WORK INSTRUCTION >> What you return must match the listing below character for character, minus any pictures.

MATERIAL TO PROCESS >>
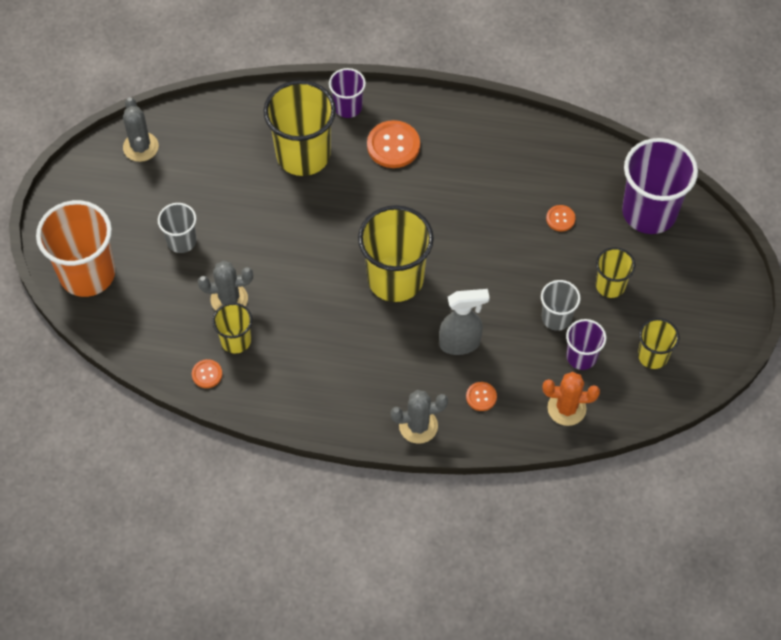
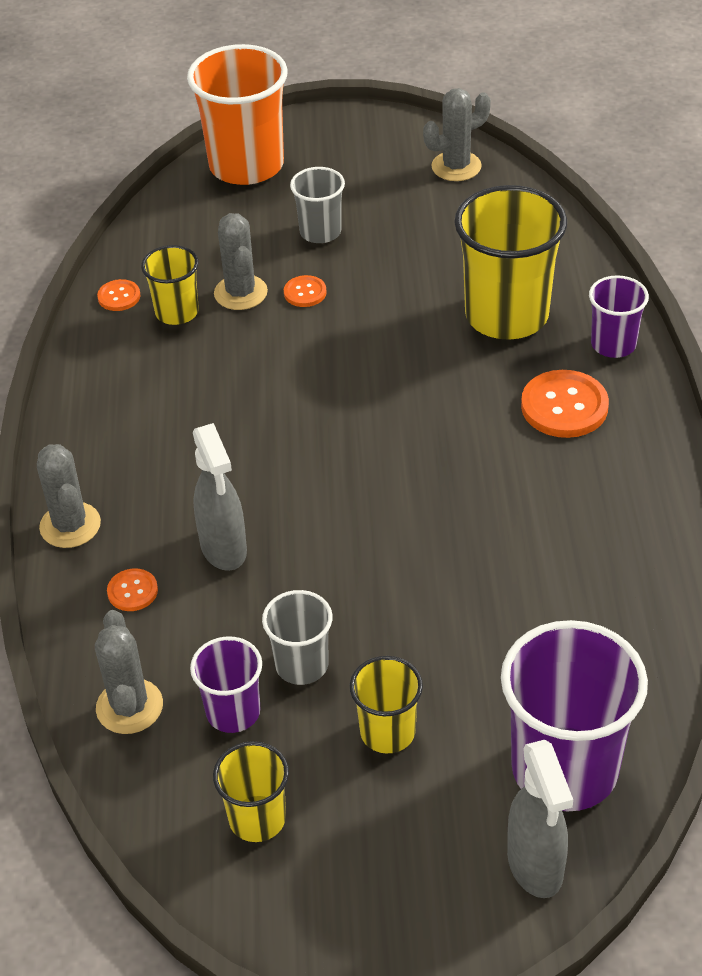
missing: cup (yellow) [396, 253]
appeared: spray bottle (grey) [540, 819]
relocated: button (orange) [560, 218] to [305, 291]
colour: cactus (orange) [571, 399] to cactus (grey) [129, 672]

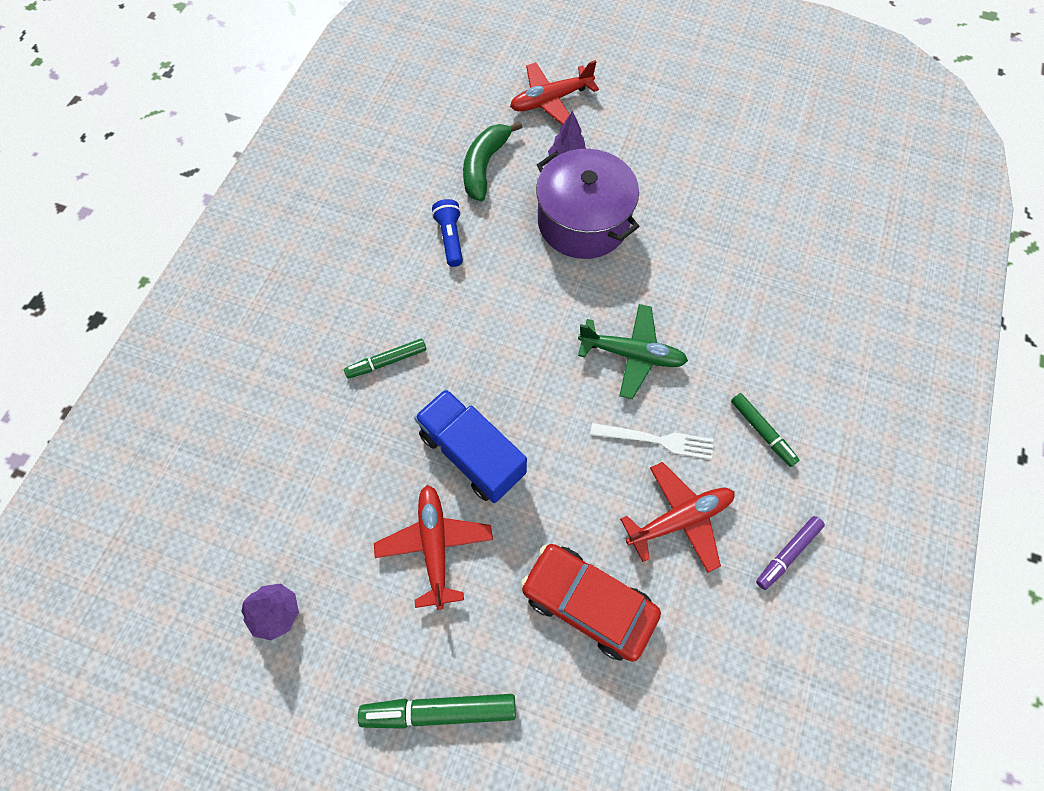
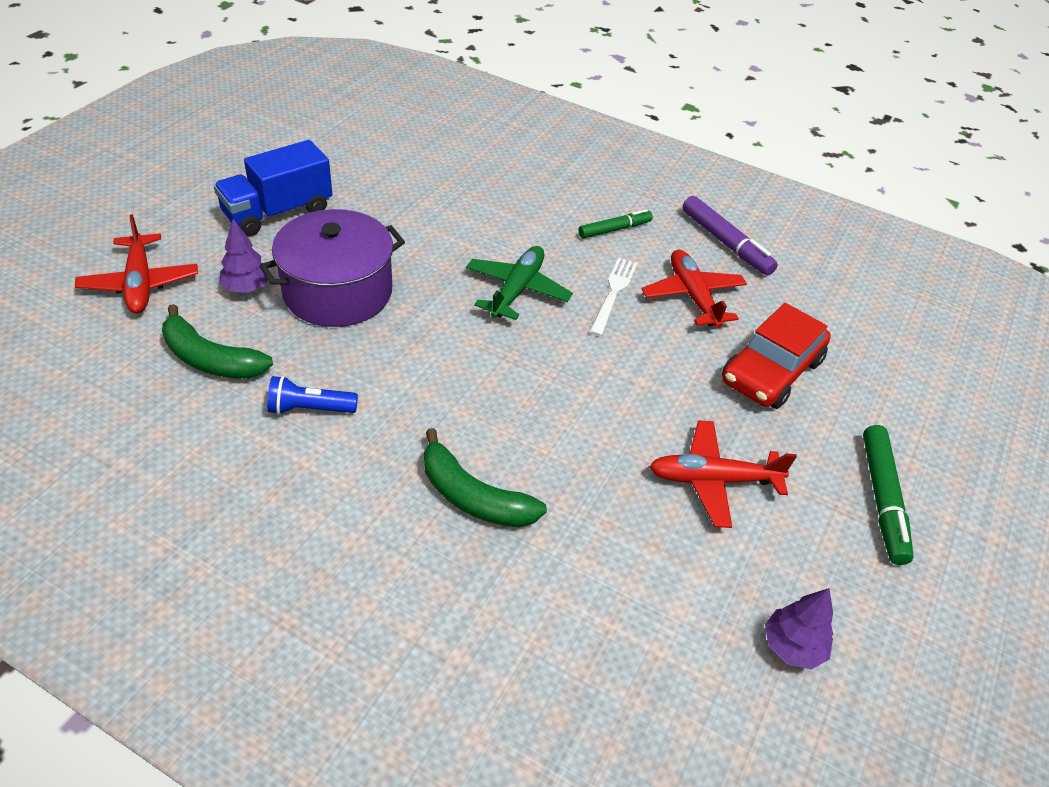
relocated: truck (blue) [470, 446] to [273, 188]
exchanged: marker (green) [385, 359] to banana (green) [485, 477]
size: marker (purple) [790, 553] = [730, 236] x1.52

COMPLETED EXERCISE >>
missing: cup (yellow) [396, 253]
appeared: spray bottle (grey) [540, 819]
relocated: button (orange) [560, 218] to [305, 291]
colour: cactus (orange) [571, 399] to cactus (grey) [129, 672]

relocated: truck (blue) [470, 446] to [273, 188]
exchanged: marker (green) [385, 359] to banana (green) [485, 477]
size: marker (purple) [790, 553] = [730, 236] x1.52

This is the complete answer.